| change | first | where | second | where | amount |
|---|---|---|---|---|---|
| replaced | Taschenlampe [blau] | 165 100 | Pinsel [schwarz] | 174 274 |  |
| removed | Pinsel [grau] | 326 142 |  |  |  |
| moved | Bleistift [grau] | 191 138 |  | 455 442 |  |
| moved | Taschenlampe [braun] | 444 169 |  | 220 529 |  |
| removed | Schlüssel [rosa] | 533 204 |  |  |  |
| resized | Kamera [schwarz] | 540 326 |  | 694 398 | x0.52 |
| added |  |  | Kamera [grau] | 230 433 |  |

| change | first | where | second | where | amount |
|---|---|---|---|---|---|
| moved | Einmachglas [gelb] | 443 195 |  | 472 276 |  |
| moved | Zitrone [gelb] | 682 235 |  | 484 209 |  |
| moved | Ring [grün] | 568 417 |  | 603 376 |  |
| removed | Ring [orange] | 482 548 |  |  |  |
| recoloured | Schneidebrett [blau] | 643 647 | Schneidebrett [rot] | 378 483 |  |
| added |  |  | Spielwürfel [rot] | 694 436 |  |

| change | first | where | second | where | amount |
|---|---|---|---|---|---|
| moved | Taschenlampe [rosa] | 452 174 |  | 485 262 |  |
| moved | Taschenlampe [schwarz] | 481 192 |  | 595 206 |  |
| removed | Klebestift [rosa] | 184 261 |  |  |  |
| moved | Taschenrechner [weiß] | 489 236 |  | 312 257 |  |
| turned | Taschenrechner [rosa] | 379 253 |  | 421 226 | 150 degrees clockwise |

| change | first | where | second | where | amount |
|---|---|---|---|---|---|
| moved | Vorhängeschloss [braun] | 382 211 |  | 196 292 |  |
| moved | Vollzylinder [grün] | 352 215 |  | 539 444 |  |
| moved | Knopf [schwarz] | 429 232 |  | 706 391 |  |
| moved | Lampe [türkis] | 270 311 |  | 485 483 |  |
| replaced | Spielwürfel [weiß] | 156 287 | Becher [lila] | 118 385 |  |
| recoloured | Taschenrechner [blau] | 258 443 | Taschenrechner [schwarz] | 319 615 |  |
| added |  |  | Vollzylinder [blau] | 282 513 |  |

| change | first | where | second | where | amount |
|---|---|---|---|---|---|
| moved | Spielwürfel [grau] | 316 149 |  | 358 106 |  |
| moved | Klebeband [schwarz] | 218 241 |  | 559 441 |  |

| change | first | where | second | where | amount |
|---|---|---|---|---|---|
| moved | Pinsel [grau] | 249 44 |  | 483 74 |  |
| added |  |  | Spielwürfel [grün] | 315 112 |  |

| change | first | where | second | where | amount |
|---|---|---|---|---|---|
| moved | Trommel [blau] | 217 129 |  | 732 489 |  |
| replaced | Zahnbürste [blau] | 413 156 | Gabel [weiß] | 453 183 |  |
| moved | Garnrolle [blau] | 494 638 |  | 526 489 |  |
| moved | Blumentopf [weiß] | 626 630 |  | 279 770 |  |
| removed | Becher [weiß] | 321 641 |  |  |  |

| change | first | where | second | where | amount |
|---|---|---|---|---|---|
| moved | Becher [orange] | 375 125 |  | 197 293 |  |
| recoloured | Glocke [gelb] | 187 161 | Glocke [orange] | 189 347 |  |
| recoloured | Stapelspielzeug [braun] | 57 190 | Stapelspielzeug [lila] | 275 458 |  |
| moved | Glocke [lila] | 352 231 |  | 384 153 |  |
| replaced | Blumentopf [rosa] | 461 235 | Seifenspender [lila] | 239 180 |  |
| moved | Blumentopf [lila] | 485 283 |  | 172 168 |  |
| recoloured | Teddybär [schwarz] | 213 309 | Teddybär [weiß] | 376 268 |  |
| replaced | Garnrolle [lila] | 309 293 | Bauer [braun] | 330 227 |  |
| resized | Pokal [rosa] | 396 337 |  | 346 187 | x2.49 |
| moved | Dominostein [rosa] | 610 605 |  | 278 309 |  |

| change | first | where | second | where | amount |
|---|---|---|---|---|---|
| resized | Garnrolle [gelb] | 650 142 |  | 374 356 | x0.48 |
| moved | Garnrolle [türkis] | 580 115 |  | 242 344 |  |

# # # # #

All of the material above is to be repeated exactly.

| change | first | where | second | where | amount |
|---|---|---|---|---|---|
| replaced | Taschenlampe [blau] | 165 100 | Pinsel [schwarz] | 174 274 |  |
| removed | Pinsel [grau] | 326 142 |  |  |  |
| moved | Bleistift [grau] | 191 138 |  | 455 442 |  |
| moved | Taschenlampe [braun] | 444 169 |  | 220 529 |  |
| removed | Schlüssel [rosa] | 533 204 |  |  |  |
| resized | Kamera [schwarz] | 540 326 |  | 694 398 | x0.52 |
| added |  |  | Kamera [grau] | 230 433 |  |

| change | first | where | second | where | amount |
|---|---|---|---|---|---|
| moved | Einmachglas [gelb] | 443 195 |  | 472 276 |  |
| moved | Zitrone [gelb] | 682 235 |  | 484 209 |  |
| moved | Ring [grün] | 568 417 |  | 603 376 |  |
| removed | Ring [orange] | 482 548 |  |  |  |
| recoloured | Schneidebrett [blau] | 643 647 | Schneidebrett [rot] | 378 483 |  |
| added |  |  | Spielwürfel [rot] | 694 436 |  |

| change | first | where | second | where | amount |
|---|---|---|---|---|---|
| moved | Taschenlampe [rosa] | 452 174 |  | 485 262 |  |
| moved | Taschenlampe [schwarz] | 481 192 |  | 595 206 |  |
| removed | Klebestift [rosa] | 184 261 |  |  |  |
| moved | Taschenrechner [weiß] | 489 236 |  | 312 257 |  |
| turned | Taschenrechner [rosa] | 379 253 |  | 421 226 | 150 degrees clockwise |

| change | first | where | second | where | amount |
|---|---|---|---|---|---|
| moved | Vorhängeschloss [braun] | 382 211 |  | 196 292 |  |
| moved | Vollzylinder [grün] | 352 215 |  | 539 444 |  |
| moved | Knopf [schwarz] | 429 232 |  | 706 391 |  |
| moved | Lampe [türkis] | 270 311 |  | 485 483 |  |
| replaced | Spielwürfel [weiß] | 156 287 | Becher [lila] | 118 385 |  |
| recoloured | Taschenrechner [blau] | 258 443 | Taschenrechner [schwarz] | 319 615 |  |
| added |  |  | Vollzylinder [blau] | 282 513 |  |

| change | first | where | second | where | amount |
|---|---|---|---|---|---|
| moved | Spielwürfel [grau] | 316 149 |  | 358 106 |  |
| moved | Klebeband [schwarz] | 218 241 |  | 559 441 |  |

| change | first | where | second | where | amount |
|---|---|---|---|---|---|
| moved | Pinsel [grau] | 249 44 |  | 483 74 |  |
| added |  |  | Spielwürfel [grün] | 315 112 |  |

| change | first | where | second | where | amount |
|---|---|---|---|---|---|
| moved | Trommel [blau] | 217 129 |  | 732 489 |  |
| replaced | Zahnbürste [blau] | 413 156 | Gabel [weiß] | 453 183 |  |
| moved | Garnrolle [blau] | 494 638 |  | 526 489 |  |
| moved | Blumentopf [weiß] | 626 630 |  | 279 770 |  |
| removed | Becher [weiß] | 321 641 |  |  |  |

| change | first | where | second | where | amount |
|---|---|---|---|---|---|
| moved | Becher [orange] | 375 125 |  | 197 293 |  |
| recoloured | Glocke [gelb] | 187 161 | Glocke [orange] | 189 347 |  |
| recoloured | Stapelspielzeug [braun] | 57 190 | Stapelspielzeug [lila] | 275 458 |  |
| moved | Glocke [lila] | 352 231 |  | 384 153 |  |
| replaced | Blumentopf [rosa] | 461 235 | Seifenspender [lila] | 239 180 |  |
| moved | Blumentopf [lila] | 485 283 |  | 172 168 |  |
| recoloured | Teddybär [schwarz] | 213 309 | Teddybär [weiß] | 376 268 |  |
| replaced | Garnrolle [lila] | 309 293 | Bauer [braun] | 330 227 |  |
| resized | Pokal [rosa] | 396 337 |  | 346 187 | x2.49 |
| moved | Dominostein [rosa] | 610 605 |  | 278 309 |  |

| change | first | where | second | where | amount |
|---|---|---|---|---|---|
| resized | Garnrolle [gelb] | 650 142 |  | 374 356 | x0.48 |
| moved | Garnrolle [türkis] | 580 115 |  | 242 344 |  |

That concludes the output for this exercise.